→ **Information shown**:
= Beginning of Section =

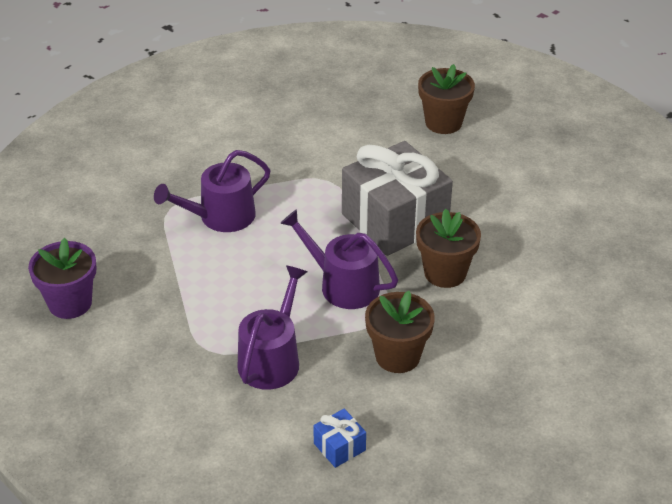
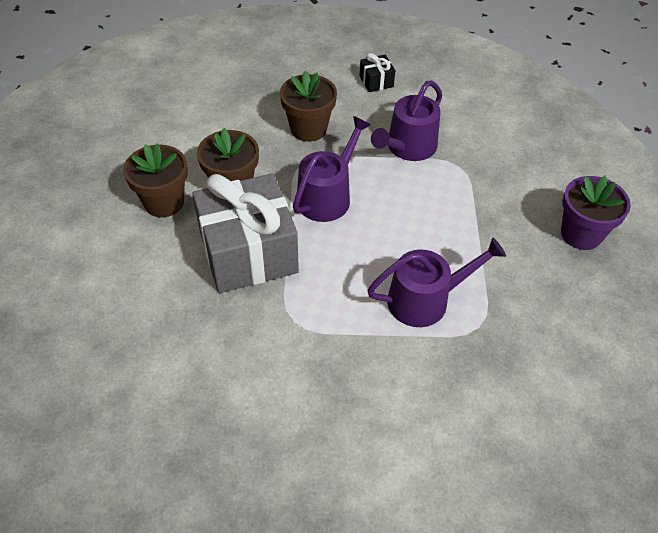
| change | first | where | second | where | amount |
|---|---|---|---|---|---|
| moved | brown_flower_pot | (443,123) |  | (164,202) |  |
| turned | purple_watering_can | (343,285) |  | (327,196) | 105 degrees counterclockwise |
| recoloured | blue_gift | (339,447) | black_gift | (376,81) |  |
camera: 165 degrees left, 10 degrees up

= End of Section =

→ **Your task**: Every entry above should be given again exactly, with no images included.

→ **The answer**:
| change | first | where | second | where | amount |
|---|---|---|---|---|---|
| moved | brown_flower_pot | (443,123) |  | (164,202) |  |
| turned | purple_watering_can | (343,285) |  | (327,196) | 105 degrees counterclockwise |
| recoloured | blue_gift | (339,447) | black_gift | (376,81) |  |
camera: 165 degrees left, 10 degrees up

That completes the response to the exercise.